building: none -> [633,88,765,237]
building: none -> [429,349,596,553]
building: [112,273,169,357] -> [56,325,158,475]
============
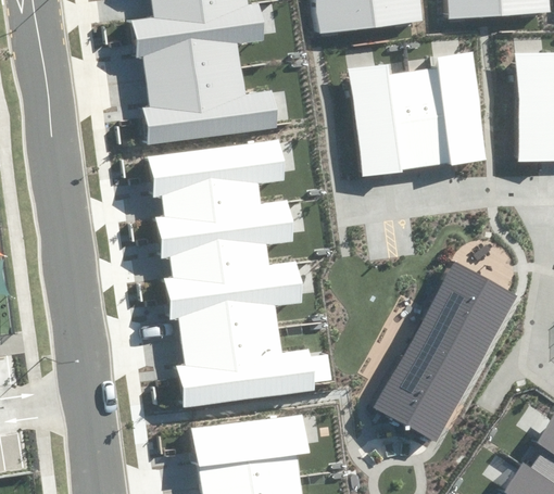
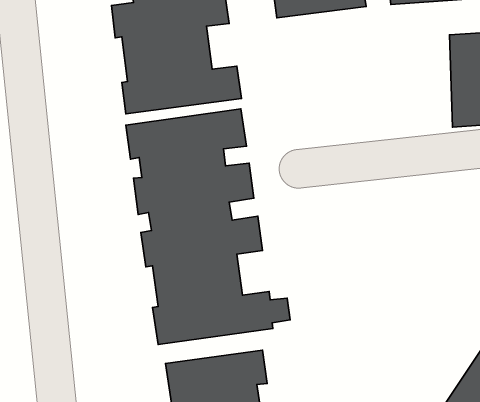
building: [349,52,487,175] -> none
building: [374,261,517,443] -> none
============
## Action item
From the line that has "building: [349,52,487,175] -> none" through the line that has "building: [374,261,517,443] -> none", copy every line exactly as it appears above, and leave out all others.

## Solution to this problem
building: [349,52,487,175] -> none
building: [374,261,517,443] -> none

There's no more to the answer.